▸ YOUR OBJECTIVE:
Print the lines of the data listing below, starting at the one that contains "purple arrow: rotated 105 degrees clockwise" and ending at the last line. Leave the pictures out.

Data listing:
_ _ _

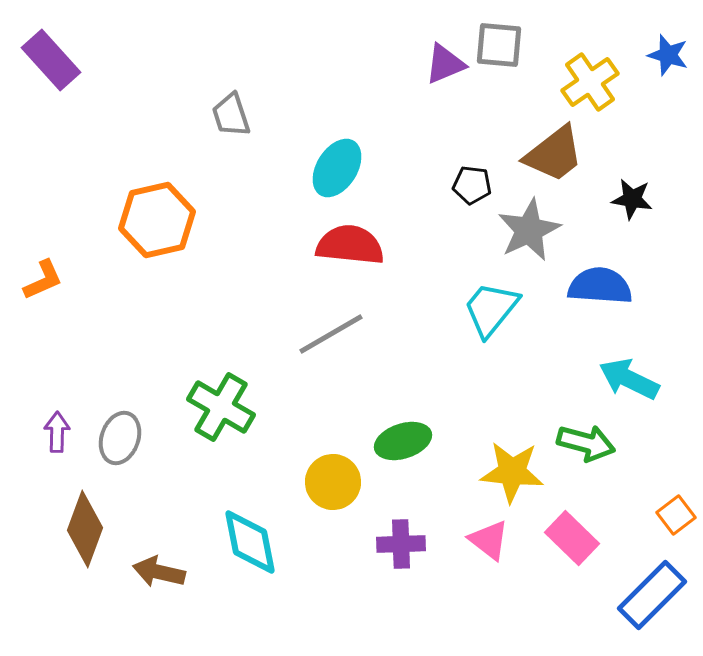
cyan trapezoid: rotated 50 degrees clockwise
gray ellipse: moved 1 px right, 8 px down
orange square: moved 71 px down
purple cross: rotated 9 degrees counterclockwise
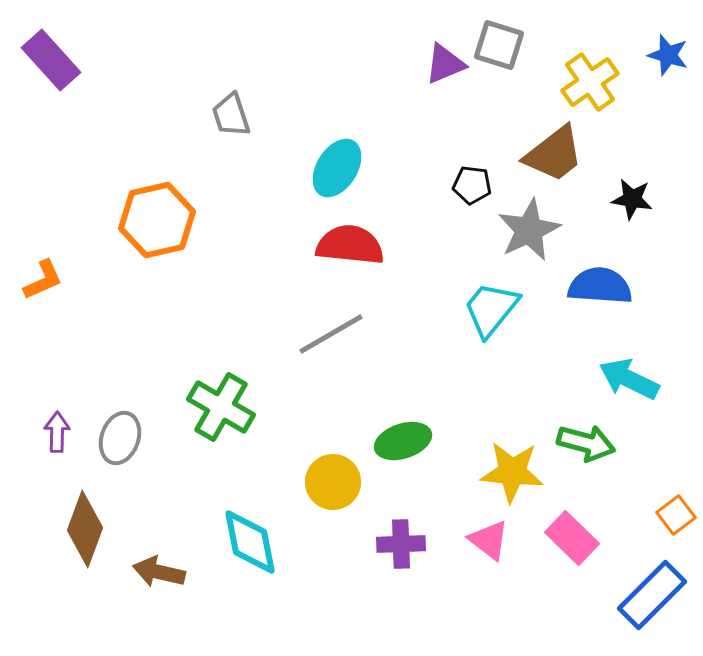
gray square: rotated 12 degrees clockwise
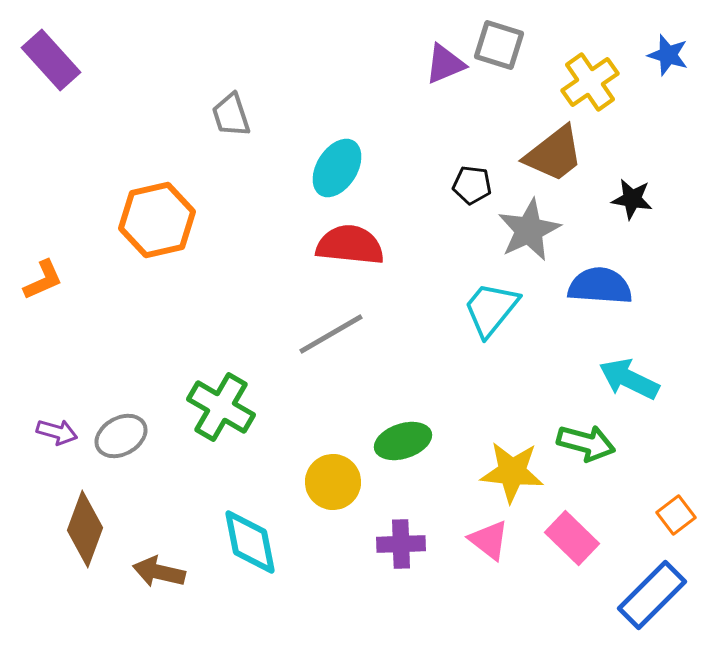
purple arrow: rotated 105 degrees clockwise
gray ellipse: moved 1 px right, 2 px up; rotated 42 degrees clockwise
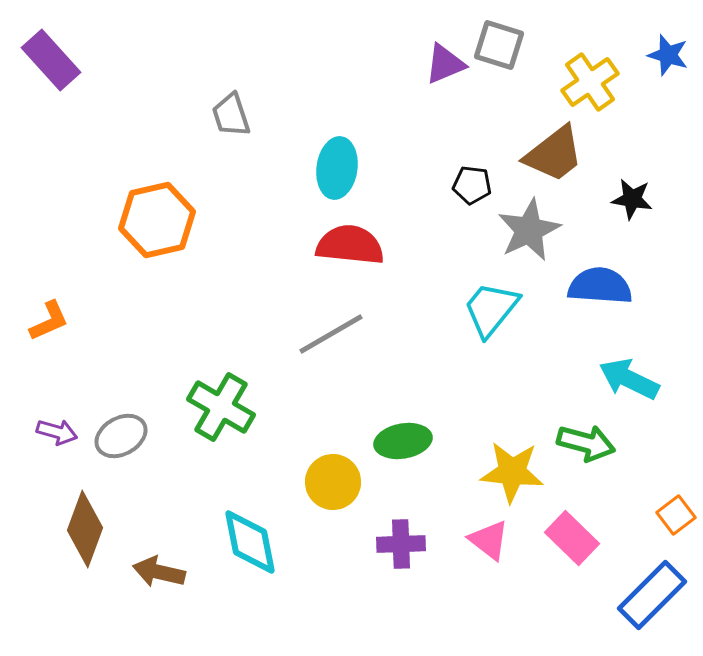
cyan ellipse: rotated 24 degrees counterclockwise
orange L-shape: moved 6 px right, 41 px down
green ellipse: rotated 8 degrees clockwise
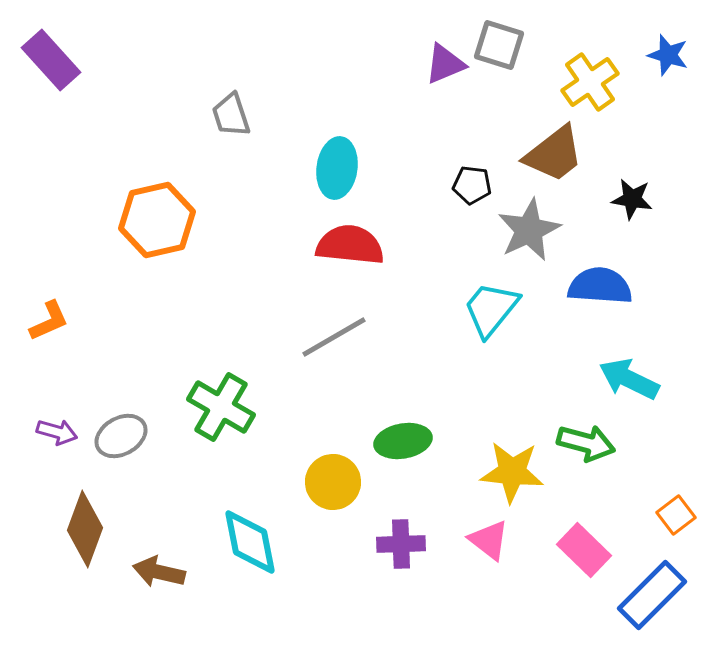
gray line: moved 3 px right, 3 px down
pink rectangle: moved 12 px right, 12 px down
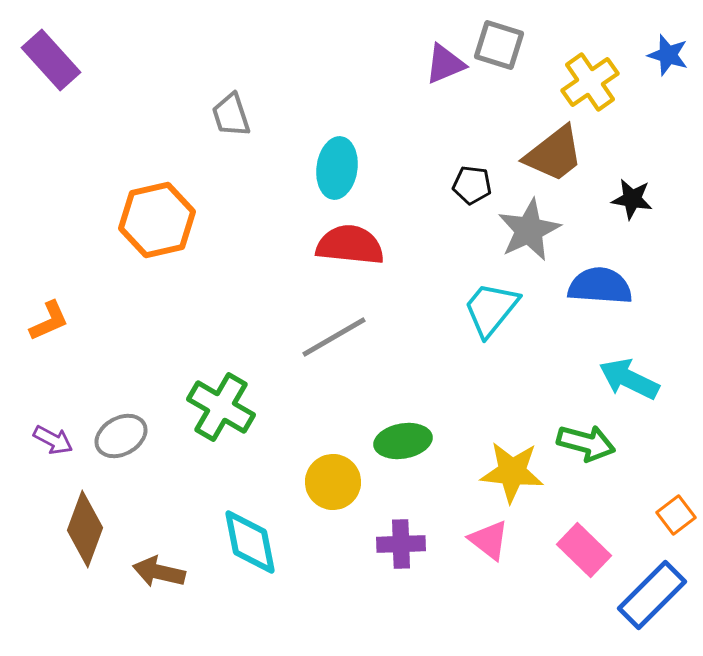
purple arrow: moved 4 px left, 8 px down; rotated 12 degrees clockwise
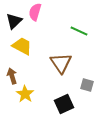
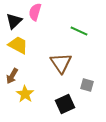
yellow trapezoid: moved 4 px left, 1 px up
brown arrow: rotated 133 degrees counterclockwise
black square: moved 1 px right
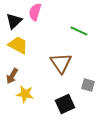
gray square: moved 1 px right
yellow star: rotated 24 degrees counterclockwise
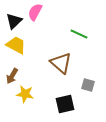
pink semicircle: rotated 12 degrees clockwise
green line: moved 3 px down
yellow trapezoid: moved 2 px left
brown triangle: rotated 15 degrees counterclockwise
black square: rotated 12 degrees clockwise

_ _ _

▸ SOLUTION TO THE PROBLEM:
purple arrow: rotated 105 degrees clockwise
gray ellipse: moved 1 px right, 2 px up; rotated 42 degrees clockwise
cyan ellipse: rotated 24 degrees counterclockwise
orange L-shape: moved 6 px right, 41 px down
green ellipse: rotated 8 degrees clockwise
gray line: moved 3 px right, 3 px down
pink rectangle: moved 12 px right, 12 px down
purple arrow: moved 4 px left, 8 px down; rotated 12 degrees clockwise
yellow trapezoid: moved 4 px left, 1 px up
brown arrow: rotated 133 degrees counterclockwise
black square: moved 1 px right
gray square: moved 1 px right
yellow star: rotated 24 degrees counterclockwise
pink semicircle: rotated 12 degrees clockwise
green line: moved 3 px down
yellow trapezoid: moved 2 px left
brown triangle: rotated 15 degrees counterclockwise
black square: rotated 12 degrees clockwise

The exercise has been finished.